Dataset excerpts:
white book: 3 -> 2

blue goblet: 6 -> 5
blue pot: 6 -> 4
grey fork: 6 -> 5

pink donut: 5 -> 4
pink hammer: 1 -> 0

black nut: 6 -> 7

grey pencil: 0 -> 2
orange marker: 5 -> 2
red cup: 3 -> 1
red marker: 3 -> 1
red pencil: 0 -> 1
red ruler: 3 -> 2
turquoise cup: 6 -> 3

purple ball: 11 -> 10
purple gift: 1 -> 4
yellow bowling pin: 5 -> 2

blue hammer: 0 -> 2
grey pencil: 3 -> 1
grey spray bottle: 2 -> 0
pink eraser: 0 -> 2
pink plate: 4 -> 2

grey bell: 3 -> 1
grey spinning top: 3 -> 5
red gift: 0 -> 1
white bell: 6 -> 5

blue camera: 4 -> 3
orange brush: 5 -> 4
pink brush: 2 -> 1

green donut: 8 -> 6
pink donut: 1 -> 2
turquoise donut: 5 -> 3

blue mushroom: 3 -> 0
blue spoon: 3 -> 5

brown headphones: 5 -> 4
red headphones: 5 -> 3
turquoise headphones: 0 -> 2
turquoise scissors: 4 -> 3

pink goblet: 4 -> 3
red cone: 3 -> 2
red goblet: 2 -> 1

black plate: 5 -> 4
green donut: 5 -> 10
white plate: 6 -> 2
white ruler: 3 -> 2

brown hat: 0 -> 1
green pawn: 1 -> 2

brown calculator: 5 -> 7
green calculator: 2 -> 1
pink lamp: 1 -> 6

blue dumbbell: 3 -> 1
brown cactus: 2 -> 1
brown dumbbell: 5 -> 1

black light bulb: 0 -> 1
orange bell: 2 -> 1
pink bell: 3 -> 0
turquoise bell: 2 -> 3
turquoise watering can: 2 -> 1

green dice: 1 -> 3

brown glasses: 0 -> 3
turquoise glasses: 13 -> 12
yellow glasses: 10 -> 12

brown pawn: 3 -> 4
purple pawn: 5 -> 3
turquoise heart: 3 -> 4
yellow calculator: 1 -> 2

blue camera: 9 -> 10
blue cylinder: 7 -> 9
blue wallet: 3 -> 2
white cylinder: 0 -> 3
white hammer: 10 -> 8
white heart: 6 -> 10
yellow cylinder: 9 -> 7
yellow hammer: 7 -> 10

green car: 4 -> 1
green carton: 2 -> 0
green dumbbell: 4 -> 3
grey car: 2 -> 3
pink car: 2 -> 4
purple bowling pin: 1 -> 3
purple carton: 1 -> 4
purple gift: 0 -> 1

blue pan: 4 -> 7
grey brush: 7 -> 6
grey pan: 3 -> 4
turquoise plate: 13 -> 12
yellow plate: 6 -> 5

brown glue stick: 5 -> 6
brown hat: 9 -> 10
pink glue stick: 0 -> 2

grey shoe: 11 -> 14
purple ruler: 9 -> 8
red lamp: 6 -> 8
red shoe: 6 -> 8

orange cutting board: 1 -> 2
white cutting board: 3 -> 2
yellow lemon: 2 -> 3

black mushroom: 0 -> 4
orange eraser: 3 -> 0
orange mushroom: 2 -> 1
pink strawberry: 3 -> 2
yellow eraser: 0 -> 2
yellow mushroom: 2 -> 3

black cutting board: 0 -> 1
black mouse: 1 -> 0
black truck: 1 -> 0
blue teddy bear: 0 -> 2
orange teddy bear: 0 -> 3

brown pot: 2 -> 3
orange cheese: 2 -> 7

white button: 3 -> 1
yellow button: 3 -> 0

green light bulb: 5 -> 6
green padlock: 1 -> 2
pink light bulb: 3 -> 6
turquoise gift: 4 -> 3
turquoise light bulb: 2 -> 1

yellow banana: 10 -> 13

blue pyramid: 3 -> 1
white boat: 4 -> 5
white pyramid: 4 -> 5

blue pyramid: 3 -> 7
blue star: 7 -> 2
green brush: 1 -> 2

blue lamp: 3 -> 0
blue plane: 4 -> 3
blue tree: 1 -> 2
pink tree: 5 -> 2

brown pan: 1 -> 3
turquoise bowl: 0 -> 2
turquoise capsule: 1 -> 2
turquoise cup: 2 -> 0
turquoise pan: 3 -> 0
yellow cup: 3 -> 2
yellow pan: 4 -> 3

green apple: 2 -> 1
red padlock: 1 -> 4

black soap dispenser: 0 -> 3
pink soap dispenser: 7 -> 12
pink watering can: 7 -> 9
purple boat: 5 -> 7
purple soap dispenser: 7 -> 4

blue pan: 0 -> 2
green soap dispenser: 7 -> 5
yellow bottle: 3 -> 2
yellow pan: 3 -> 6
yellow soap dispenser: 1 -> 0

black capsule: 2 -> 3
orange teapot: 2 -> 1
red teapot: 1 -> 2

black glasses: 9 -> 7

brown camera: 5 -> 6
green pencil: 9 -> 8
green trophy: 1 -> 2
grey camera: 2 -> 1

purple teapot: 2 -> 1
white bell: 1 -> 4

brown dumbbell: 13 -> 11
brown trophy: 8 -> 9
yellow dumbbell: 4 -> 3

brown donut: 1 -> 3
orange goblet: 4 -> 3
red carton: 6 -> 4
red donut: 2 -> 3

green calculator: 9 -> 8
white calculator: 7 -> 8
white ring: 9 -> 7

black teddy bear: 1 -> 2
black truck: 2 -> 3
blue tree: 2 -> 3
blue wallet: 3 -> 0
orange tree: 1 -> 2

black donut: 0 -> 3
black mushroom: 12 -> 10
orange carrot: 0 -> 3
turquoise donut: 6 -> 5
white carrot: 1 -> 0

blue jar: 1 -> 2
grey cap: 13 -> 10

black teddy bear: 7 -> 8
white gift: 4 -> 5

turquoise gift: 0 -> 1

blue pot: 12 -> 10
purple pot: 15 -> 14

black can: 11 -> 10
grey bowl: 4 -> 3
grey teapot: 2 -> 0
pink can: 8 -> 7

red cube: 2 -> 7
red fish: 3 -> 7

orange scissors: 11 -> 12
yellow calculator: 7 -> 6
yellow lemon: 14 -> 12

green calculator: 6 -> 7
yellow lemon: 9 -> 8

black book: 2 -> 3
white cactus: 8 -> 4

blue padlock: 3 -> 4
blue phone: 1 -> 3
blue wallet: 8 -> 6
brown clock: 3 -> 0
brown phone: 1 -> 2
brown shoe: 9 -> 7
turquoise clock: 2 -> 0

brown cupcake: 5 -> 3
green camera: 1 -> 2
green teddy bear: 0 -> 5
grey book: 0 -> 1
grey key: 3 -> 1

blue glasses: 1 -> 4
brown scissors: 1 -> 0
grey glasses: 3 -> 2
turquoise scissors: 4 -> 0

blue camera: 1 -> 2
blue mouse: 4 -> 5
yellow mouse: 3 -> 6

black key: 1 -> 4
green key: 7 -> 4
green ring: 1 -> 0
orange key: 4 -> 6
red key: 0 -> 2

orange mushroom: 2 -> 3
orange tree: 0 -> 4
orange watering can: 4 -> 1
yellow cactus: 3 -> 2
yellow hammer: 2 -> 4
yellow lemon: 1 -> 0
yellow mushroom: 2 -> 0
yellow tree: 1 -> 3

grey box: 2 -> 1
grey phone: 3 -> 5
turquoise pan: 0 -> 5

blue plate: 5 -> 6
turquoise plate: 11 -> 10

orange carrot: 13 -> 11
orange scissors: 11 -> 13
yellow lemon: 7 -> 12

== Exercise ==
Quote the data above from the line containing "blue tree: 2 -> 3" to the line containing "turquoise gift: 0 -> 1", inclusive, and stop.

== Answer to the problem ==
blue tree: 2 -> 3
blue wallet: 3 -> 0
orange tree: 1 -> 2

black donut: 0 -> 3
black mushroom: 12 -> 10
orange carrot: 0 -> 3
turquoise donut: 6 -> 5
white carrot: 1 -> 0

blue jar: 1 -> 2
grey cap: 13 -> 10

black teddy bear: 7 -> 8
white gift: 4 -> 5

turquoise gift: 0 -> 1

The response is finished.